*What you should do*
Rewrite the items from the line containing "Question: Which object appears" through the line containing "(B) Farther", both lines included. Swap every "shiny gold accordion" for "shiny brass accordion" and keep everything else as it stands.

========================================================================

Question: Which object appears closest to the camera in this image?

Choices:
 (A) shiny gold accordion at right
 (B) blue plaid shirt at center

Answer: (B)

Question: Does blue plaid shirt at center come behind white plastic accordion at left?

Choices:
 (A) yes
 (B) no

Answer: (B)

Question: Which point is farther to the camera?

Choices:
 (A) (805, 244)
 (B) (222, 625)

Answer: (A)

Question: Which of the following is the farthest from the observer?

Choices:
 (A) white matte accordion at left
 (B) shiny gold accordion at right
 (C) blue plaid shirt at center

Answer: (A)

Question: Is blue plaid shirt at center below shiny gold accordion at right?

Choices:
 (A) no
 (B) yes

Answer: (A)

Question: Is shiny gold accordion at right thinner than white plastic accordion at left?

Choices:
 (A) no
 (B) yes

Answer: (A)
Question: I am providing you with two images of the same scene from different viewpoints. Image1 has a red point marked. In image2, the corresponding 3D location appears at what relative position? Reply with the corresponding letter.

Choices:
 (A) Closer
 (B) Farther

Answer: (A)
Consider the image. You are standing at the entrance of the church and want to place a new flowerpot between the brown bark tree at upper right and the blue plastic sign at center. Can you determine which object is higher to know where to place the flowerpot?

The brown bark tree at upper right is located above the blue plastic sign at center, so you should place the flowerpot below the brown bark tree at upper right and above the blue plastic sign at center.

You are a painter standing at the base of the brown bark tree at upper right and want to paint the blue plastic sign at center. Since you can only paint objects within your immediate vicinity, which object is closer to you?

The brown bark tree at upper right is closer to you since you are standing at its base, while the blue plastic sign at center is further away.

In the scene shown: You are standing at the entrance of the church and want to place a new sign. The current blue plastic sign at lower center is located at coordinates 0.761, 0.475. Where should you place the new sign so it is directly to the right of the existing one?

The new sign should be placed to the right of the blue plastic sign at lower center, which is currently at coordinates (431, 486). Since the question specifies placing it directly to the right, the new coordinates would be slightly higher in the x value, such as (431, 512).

========================================================================

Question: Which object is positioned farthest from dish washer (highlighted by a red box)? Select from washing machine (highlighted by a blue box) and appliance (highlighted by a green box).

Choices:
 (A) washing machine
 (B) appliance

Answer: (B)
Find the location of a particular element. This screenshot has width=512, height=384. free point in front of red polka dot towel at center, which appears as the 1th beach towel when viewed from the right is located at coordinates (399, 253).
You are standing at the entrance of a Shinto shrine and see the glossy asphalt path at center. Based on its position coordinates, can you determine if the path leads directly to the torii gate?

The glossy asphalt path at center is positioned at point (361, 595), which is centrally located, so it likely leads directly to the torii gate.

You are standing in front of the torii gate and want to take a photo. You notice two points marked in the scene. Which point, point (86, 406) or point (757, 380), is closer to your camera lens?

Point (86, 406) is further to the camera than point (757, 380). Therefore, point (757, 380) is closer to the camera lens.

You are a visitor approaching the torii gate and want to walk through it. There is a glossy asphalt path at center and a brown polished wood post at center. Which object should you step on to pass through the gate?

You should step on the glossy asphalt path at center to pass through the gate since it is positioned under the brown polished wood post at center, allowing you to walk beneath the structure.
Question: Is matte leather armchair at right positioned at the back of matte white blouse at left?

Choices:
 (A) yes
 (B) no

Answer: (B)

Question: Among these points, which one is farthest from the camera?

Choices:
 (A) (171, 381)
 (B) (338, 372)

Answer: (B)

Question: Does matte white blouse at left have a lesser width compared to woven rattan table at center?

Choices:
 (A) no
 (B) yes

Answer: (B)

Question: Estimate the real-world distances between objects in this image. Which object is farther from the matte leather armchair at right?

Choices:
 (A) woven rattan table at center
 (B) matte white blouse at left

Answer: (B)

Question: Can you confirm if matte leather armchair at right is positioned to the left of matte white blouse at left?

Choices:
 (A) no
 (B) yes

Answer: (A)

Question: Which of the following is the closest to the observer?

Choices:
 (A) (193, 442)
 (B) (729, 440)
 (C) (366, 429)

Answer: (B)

========================================================================

*Answer area*
Question: Which object appears closest to the camera in this image?

Choices:
 (A) shiny brass accordion at right
 (B) blue plaid shirt at center

Answer: (B)

Question: Does blue plaid shirt at center come behind white plastic accordion at left?

Choices:
 (A) yes
 (B) no

Answer: (B)

Question: Which point is farther to the camera?

Choices:
 (A) (805, 244)
 (B) (222, 625)

Answer: (A)

Question: Which of the following is the farthest from the observer?

Choices:
 (A) white matte accordion at left
 (B) shiny brass accordion at right
 (C) blue plaid shirt at center

Answer: (A)

Question: Is blue plaid shirt at center below shiny brass accordion at right?

Choices:
 (A) no
 (B) yes

Answer: (A)

Question: Is shiny brass accordion at right thinner than white plastic accordion at left?

Choices:
 (A) no
 (B) yes

Answer: (A)
Question: I am providing you with two images of the same scene from different viewpoints. Image1 has a red point marked. In image2, the corresponding 3D location appears at what relative position? Reply with the corresponding letter.

Choices:
 (A) Closer
 (B) Farther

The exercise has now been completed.